◆ What the task asks: The lines from the one containing "grey capsule: 2 -> 0" through the end of the entries are what to output; reproduce them exactly and add nothing.

◆ Data for processing:

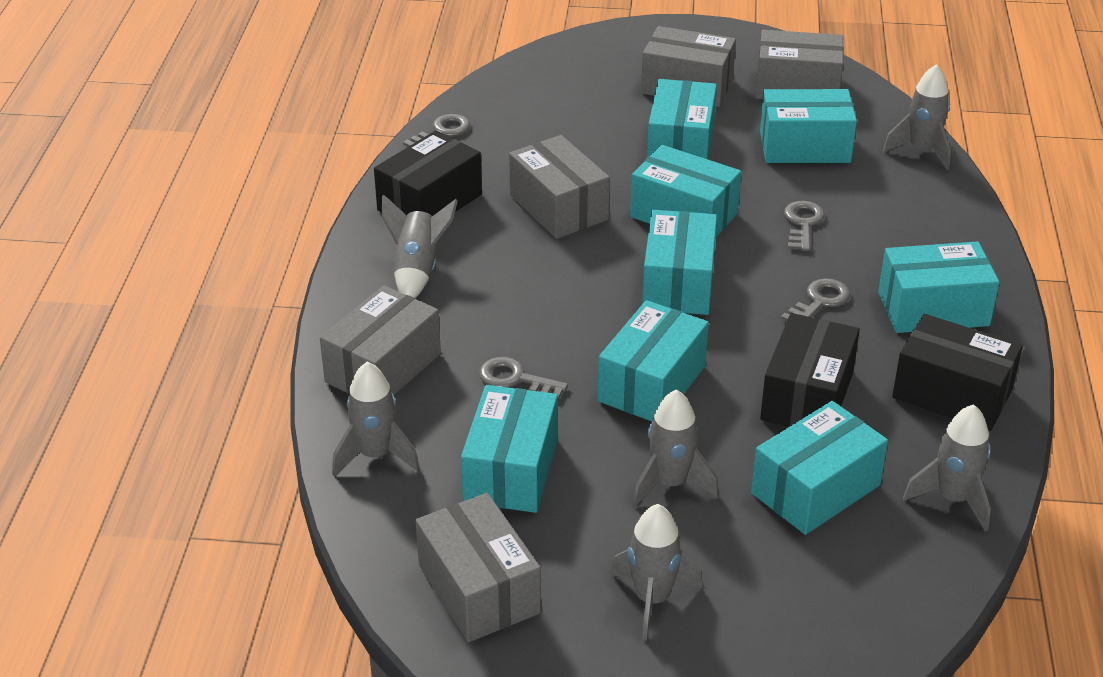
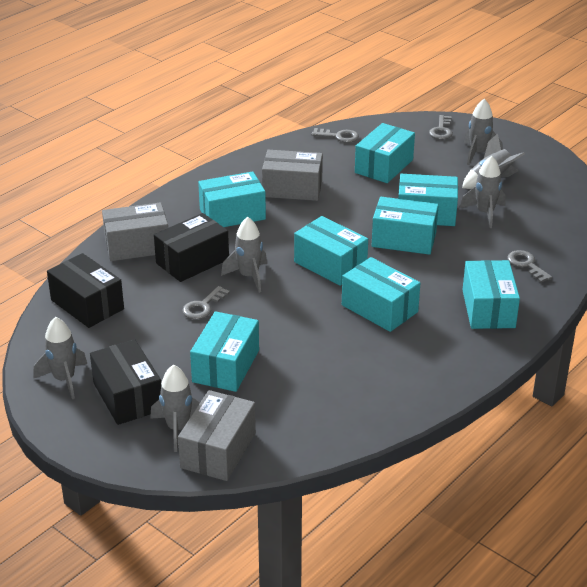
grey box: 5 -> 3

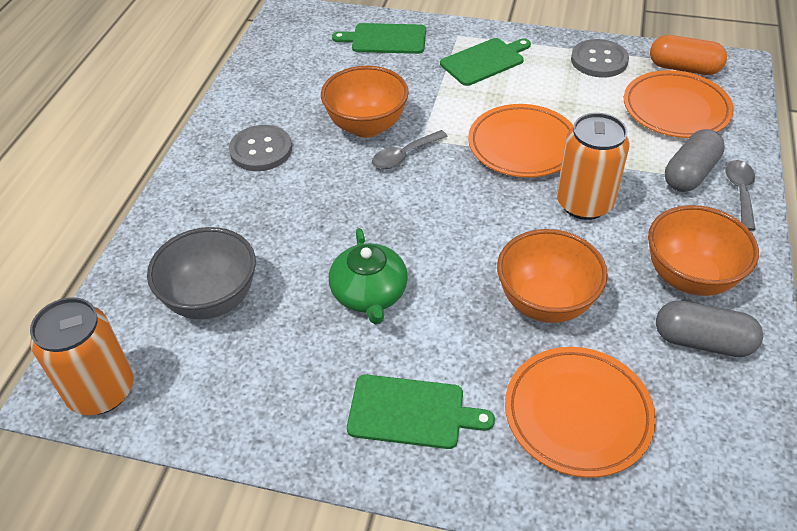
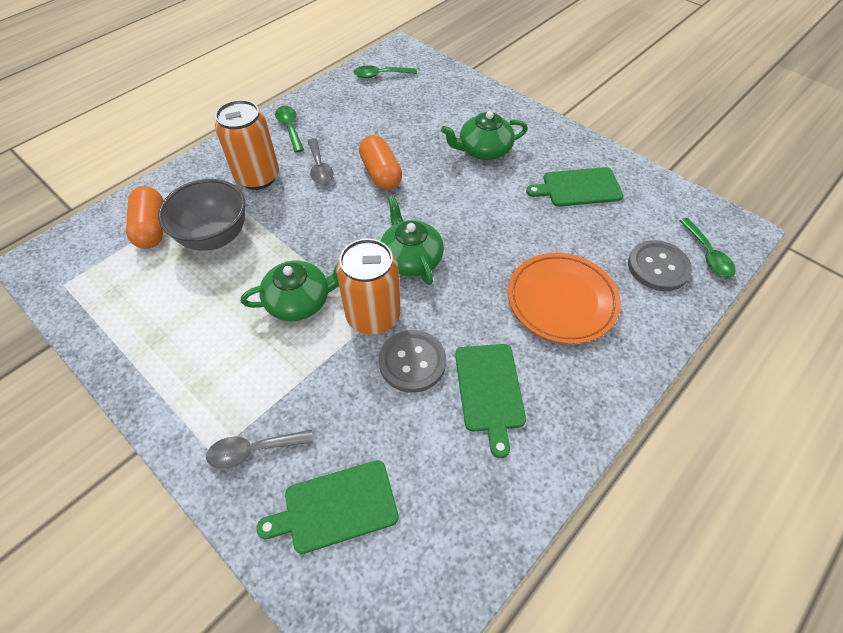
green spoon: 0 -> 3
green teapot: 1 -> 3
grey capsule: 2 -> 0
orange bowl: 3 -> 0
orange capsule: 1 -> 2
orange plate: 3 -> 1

◆ Answer area:
grey capsule: 2 -> 0
orange bowl: 3 -> 0
orange capsule: 1 -> 2
orange plate: 3 -> 1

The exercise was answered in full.